### Task requirements
Of the material below, the lines to be retyped are those from the line containing "blue ruler: 2 -> 4" through the line containing "white domino: 3 -> 2", inclusive; reproduce them exactly.

Source material Start Marker

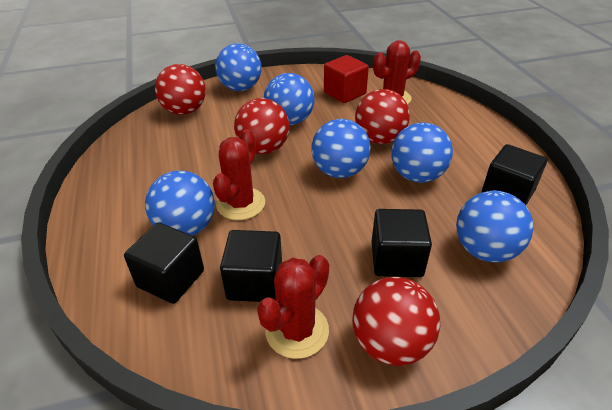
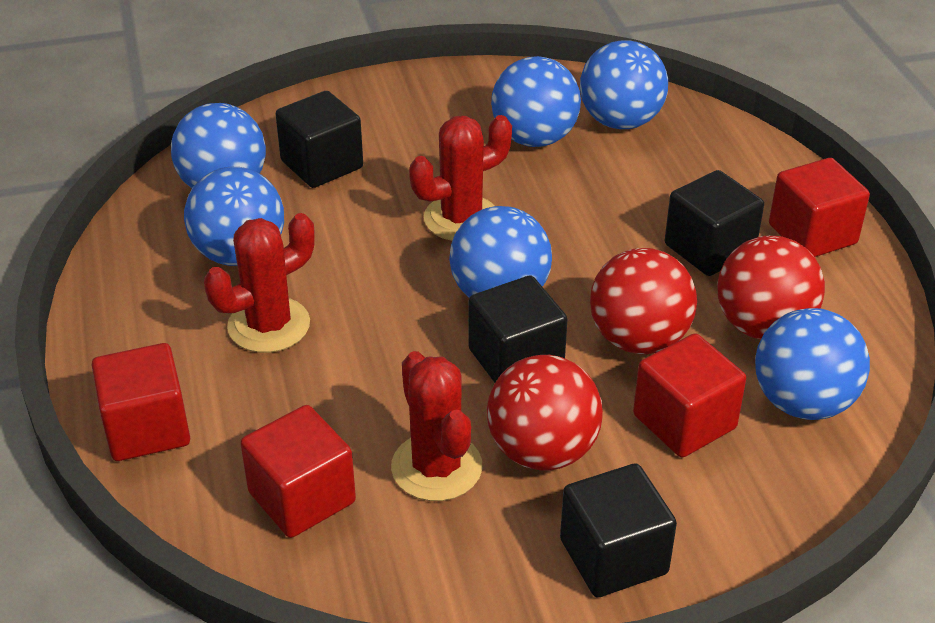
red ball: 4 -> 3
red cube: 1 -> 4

Source material End Marker
Source material Start Marker

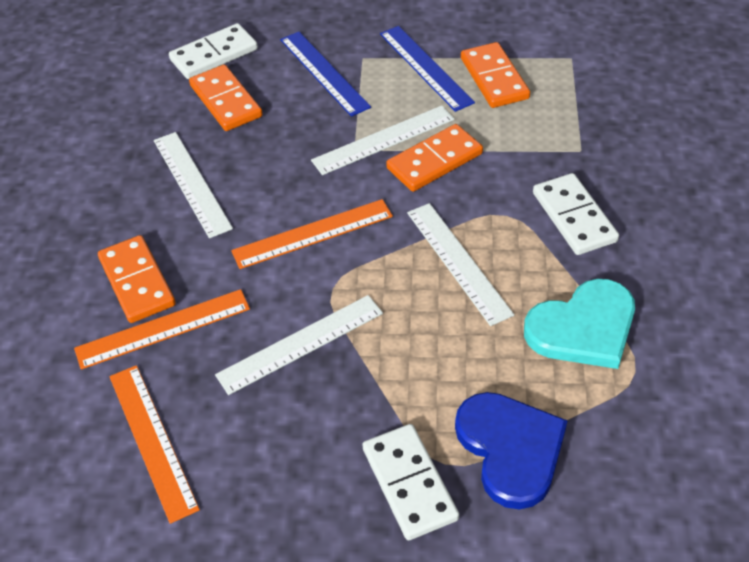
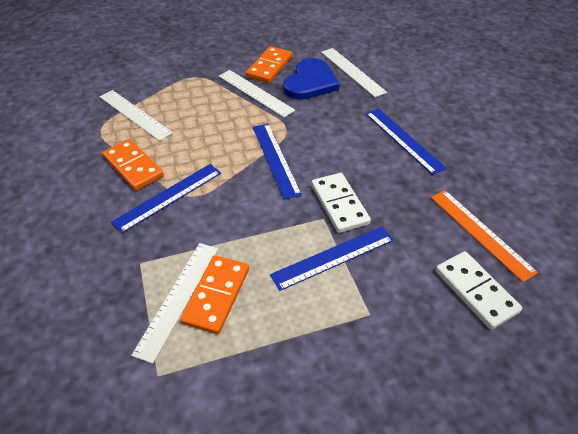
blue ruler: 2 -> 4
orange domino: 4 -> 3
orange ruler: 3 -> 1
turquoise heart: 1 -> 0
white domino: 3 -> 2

Source material End Marker
Source material Start Marker

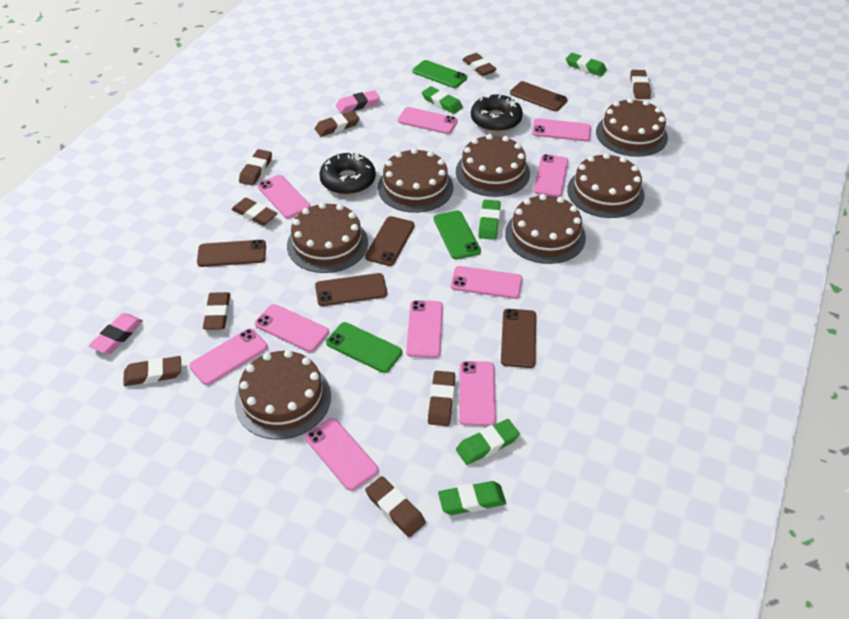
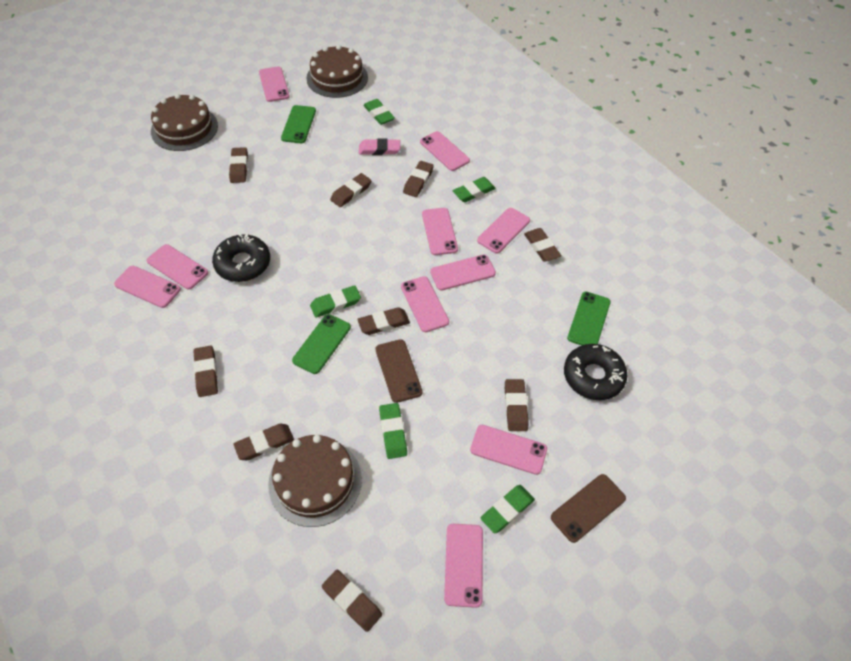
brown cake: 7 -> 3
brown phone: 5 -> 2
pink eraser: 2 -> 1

Source material End Marker

### Solution for this problem
blue ruler: 2 -> 4
orange domino: 4 -> 3
orange ruler: 3 -> 1
turquoise heart: 1 -> 0
white domino: 3 -> 2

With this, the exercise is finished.